What needs to be done:
Print out the data below in full and exactly, skipping the pictures.
** Source material follows **
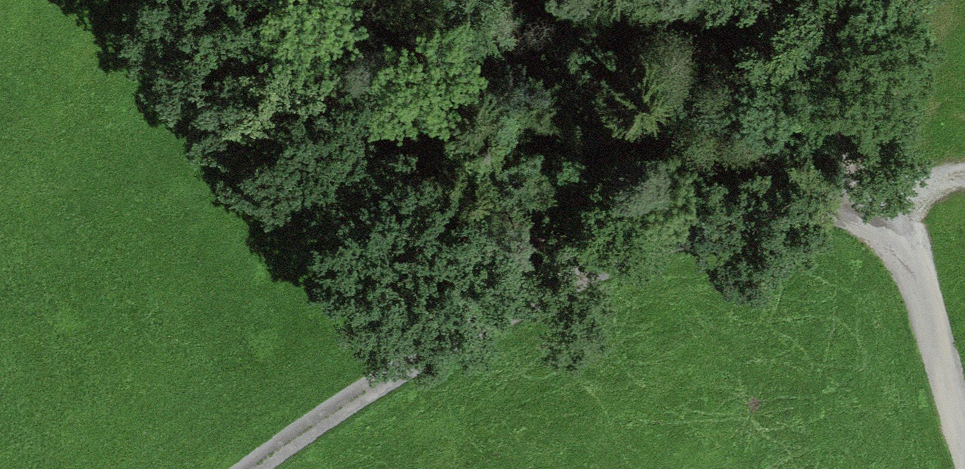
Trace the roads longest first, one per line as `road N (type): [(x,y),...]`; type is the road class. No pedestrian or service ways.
road 1 (track): [(594,268),(400,156),(281,0)]
road 2 (track): [(594,268),(386,379),(251,468)]
road 3 (track): [(866,220),(791,206),(740,213),(594,268)]
road 4 (track): [(964,439),(910,267),(866,220)]
road 5 (track): [(905,182),(905,0)]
** End of Source material **
Task answer:
Trace the roads longest first, one per line as `road N (type): [(x,y),...]`; type is the road class. No pedestrian or service ways.
road 1 (track): [(594,268),(400,156),(281,0)]
road 2 (track): [(594,268),(386,379),(251,468)]
road 3 (track): [(866,220),(791,206),(740,213),(594,268)]
road 4 (track): [(964,439),(910,267),(866,220)]
road 5 (track): [(905,182),(905,0)]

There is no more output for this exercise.